* [EXERCISE] Go to the line containing "C10: none -> 150nF (GND, SIG)" and retype it and every later line exactly as written, up to the last line of the entries. Keep pictures out.

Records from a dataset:
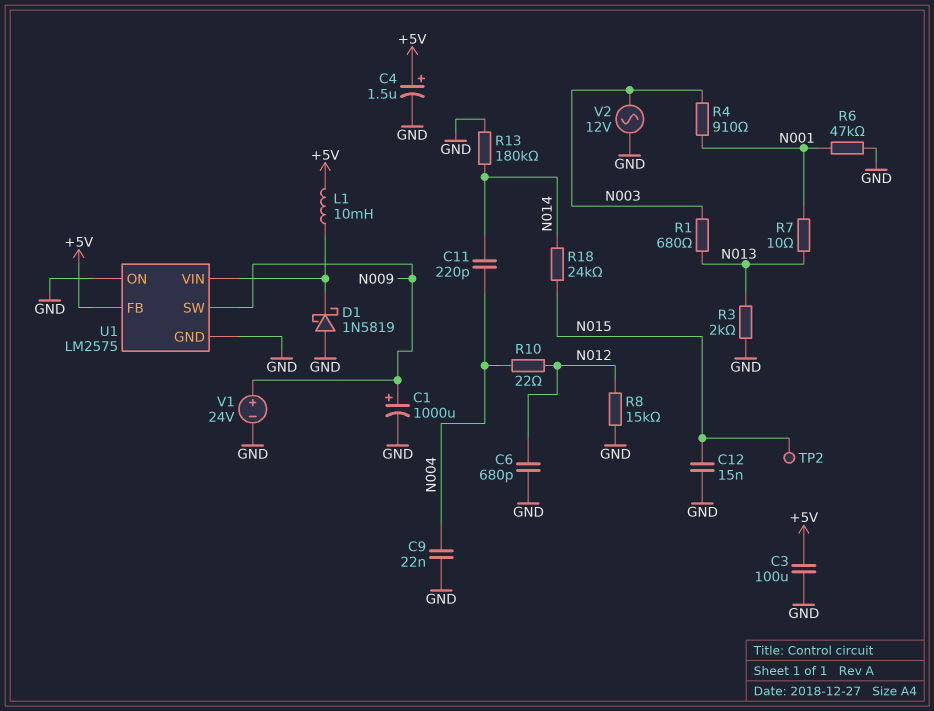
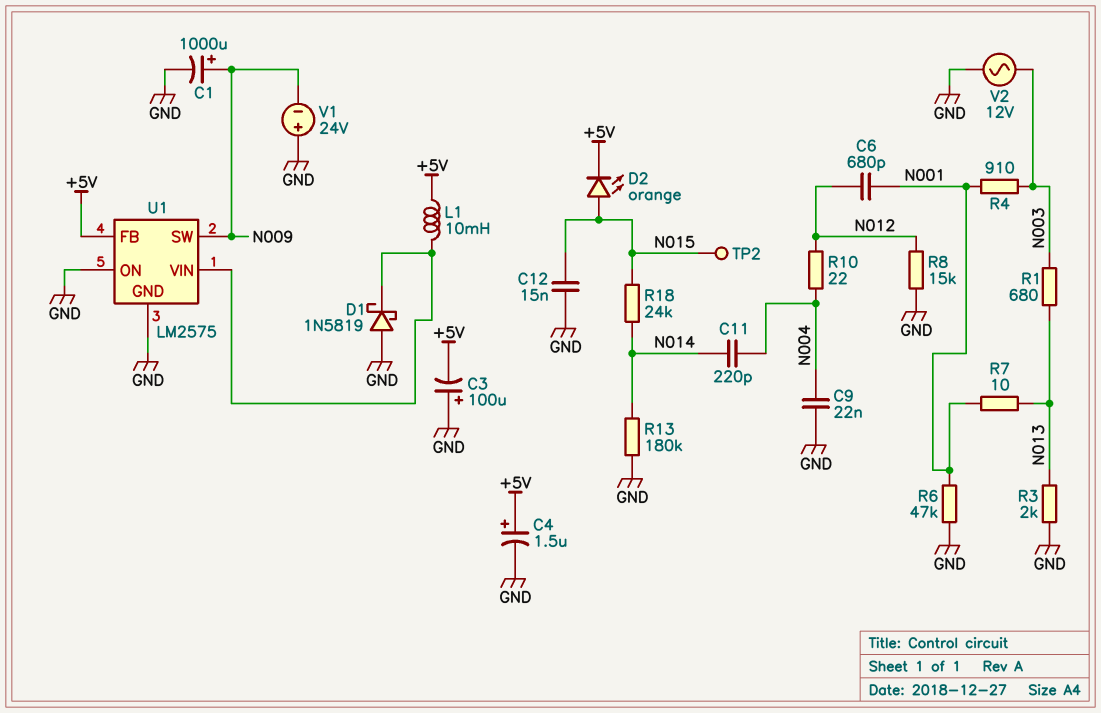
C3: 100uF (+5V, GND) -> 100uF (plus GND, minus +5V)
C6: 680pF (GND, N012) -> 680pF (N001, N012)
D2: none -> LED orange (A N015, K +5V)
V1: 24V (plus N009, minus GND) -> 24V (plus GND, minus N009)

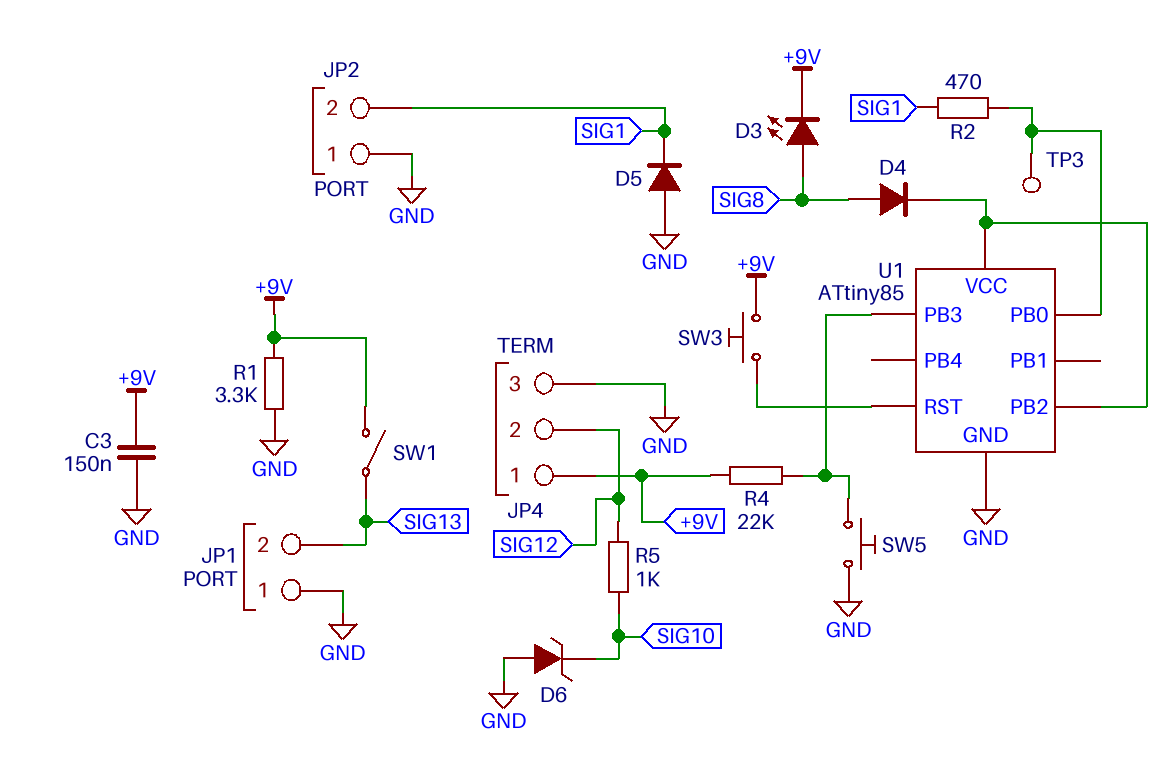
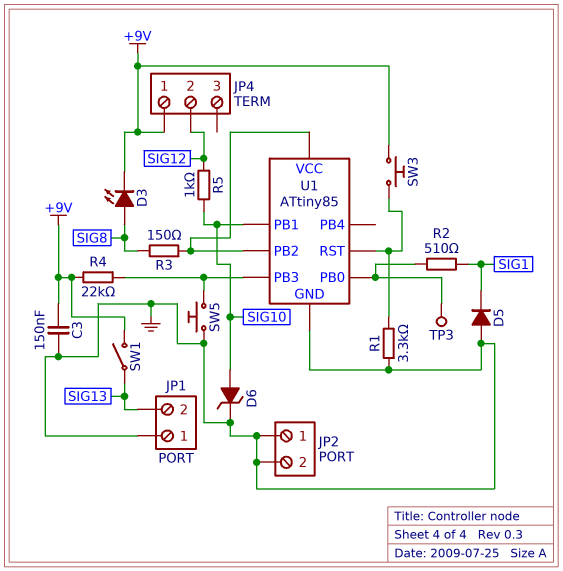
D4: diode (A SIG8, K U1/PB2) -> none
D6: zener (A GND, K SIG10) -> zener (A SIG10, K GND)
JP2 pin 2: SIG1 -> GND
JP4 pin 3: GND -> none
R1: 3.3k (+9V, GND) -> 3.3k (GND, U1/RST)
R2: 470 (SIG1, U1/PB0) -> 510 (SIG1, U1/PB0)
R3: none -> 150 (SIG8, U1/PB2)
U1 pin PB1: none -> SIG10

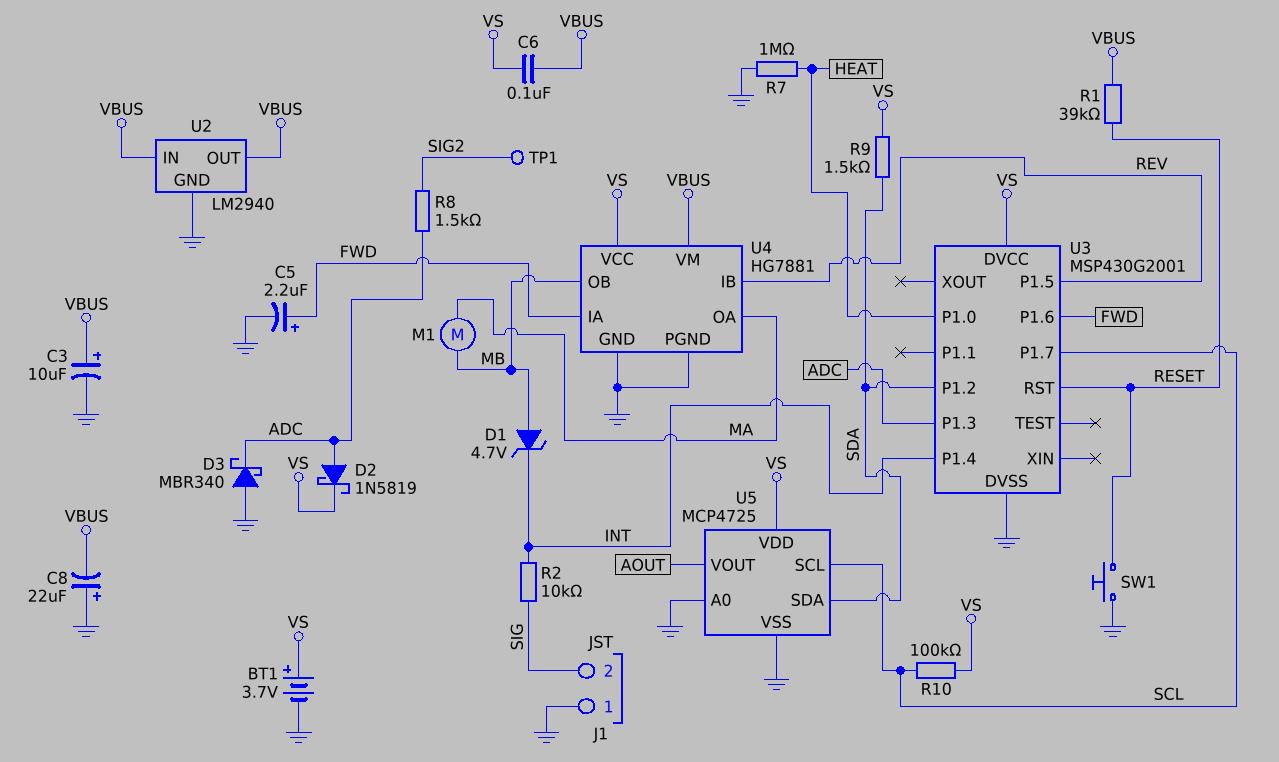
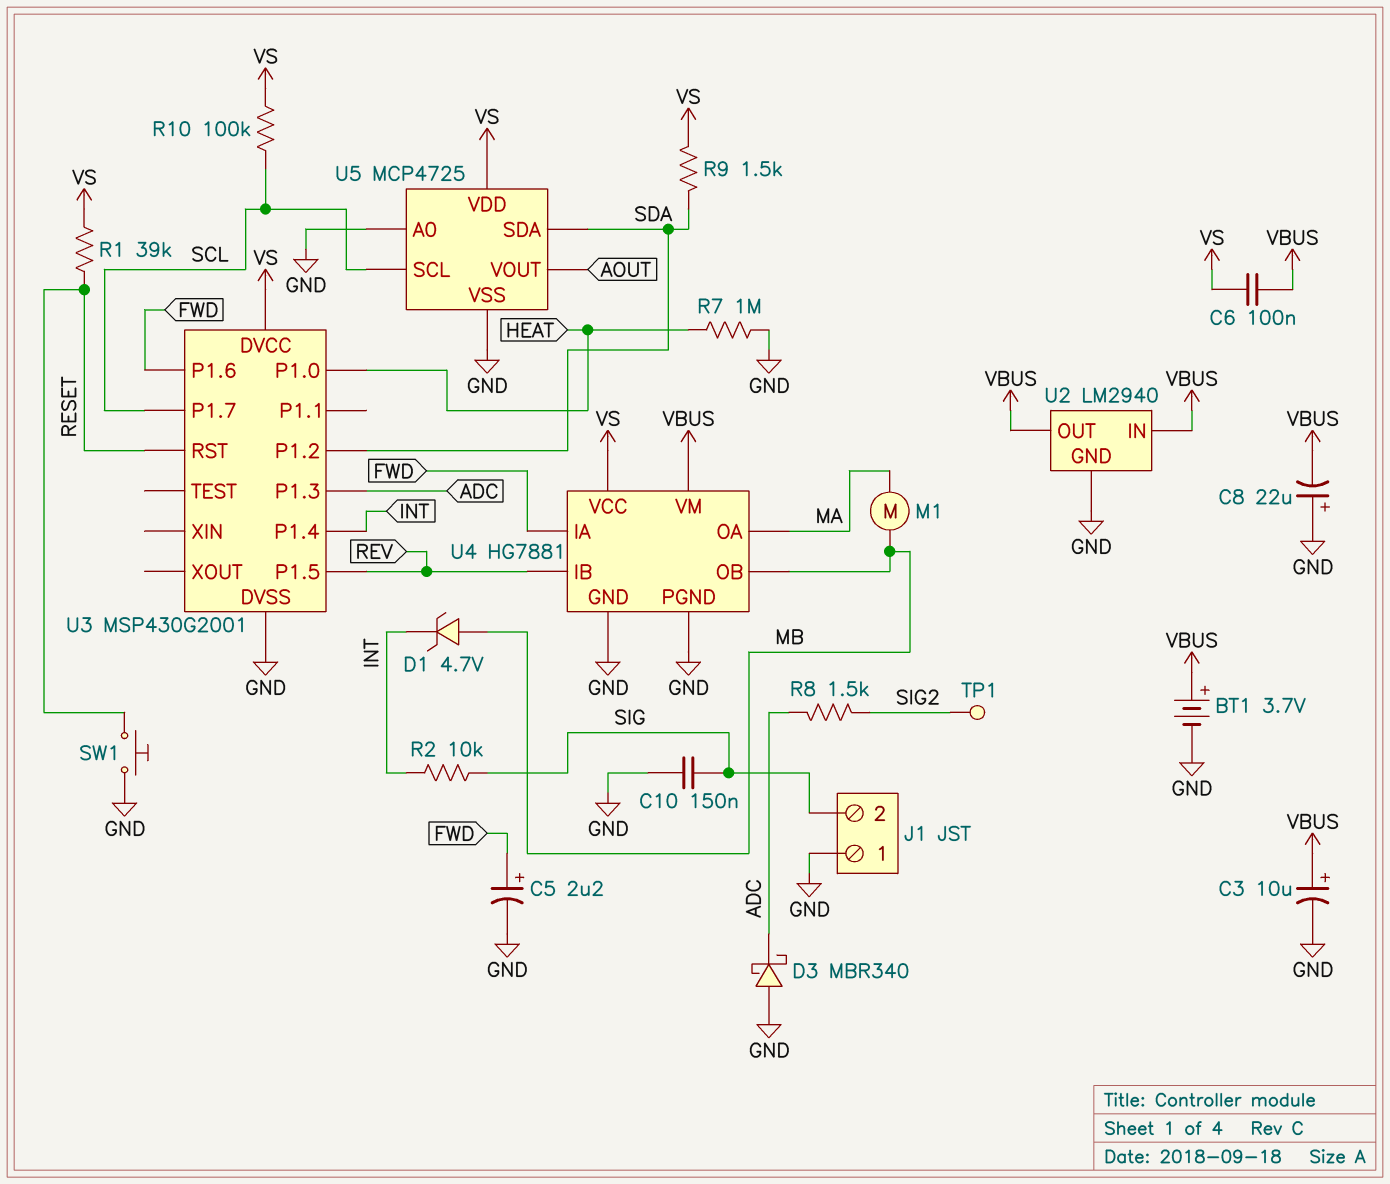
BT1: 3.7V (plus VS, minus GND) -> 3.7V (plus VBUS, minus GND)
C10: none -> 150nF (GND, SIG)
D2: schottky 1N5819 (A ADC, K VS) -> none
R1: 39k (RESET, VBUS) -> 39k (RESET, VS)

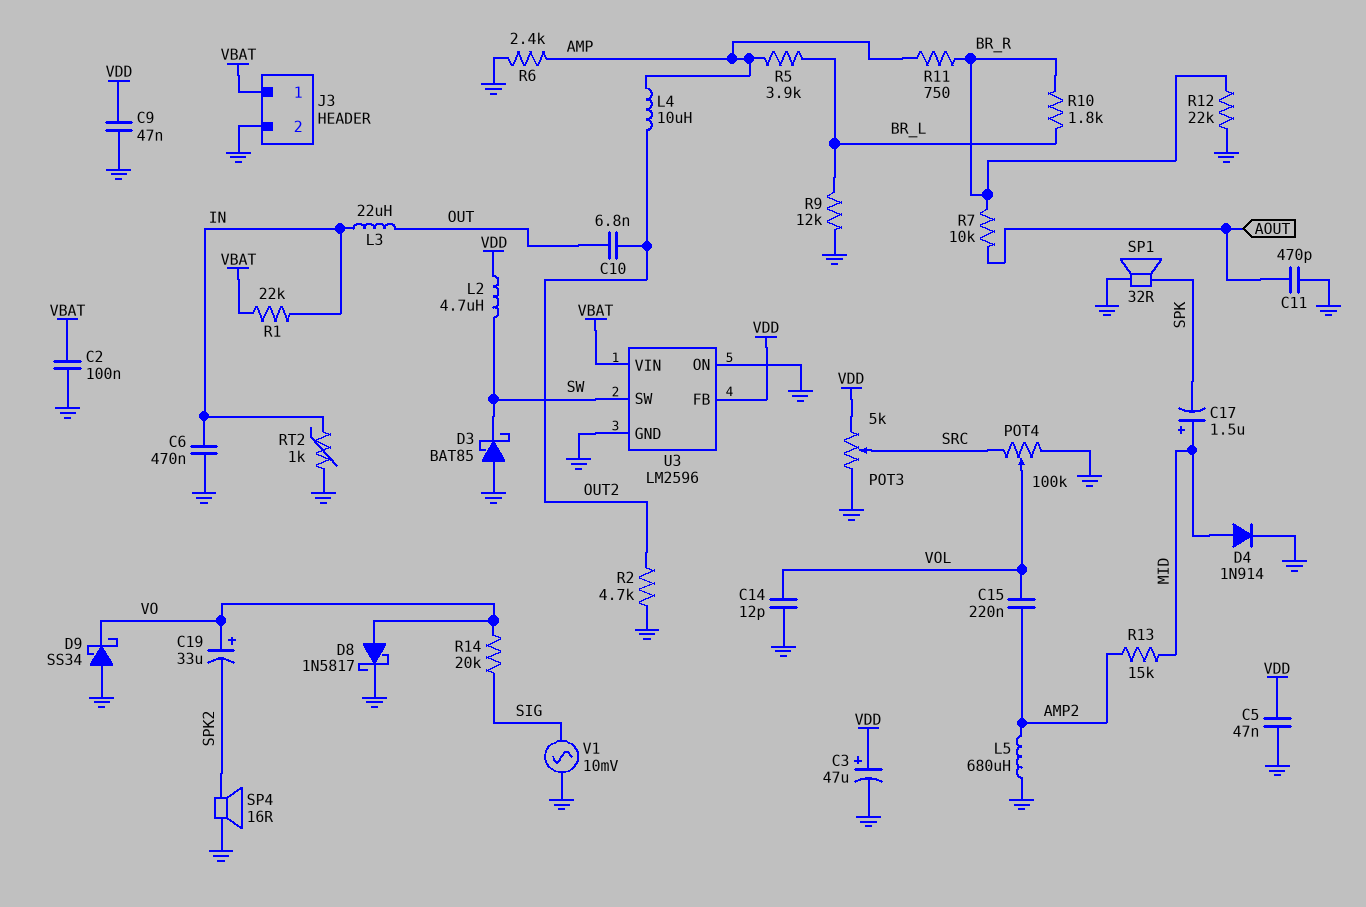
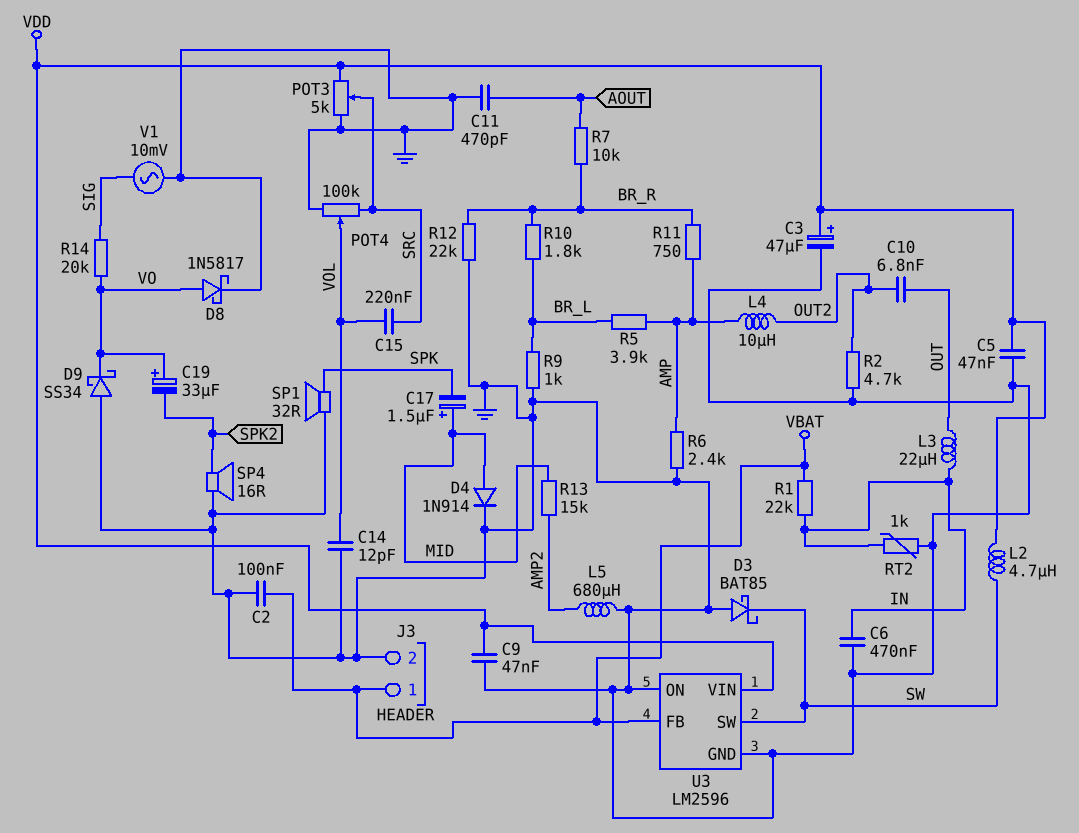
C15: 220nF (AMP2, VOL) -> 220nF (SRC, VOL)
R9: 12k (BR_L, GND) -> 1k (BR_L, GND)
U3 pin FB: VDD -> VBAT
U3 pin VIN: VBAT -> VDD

* [TASK RESULT]
C10: none -> 150nF (GND, SIG)
D2: schottky 1N5819 (A ADC, K VS) -> none
R1: 39k (RESET, VBUS) -> 39k (RESET, VS)

C15: 220nF (AMP2, VOL) -> 220nF (SRC, VOL)
R9: 12k (BR_L, GND) -> 1k (BR_L, GND)
U3 pin FB: VDD -> VBAT
U3 pin VIN: VBAT -> VDD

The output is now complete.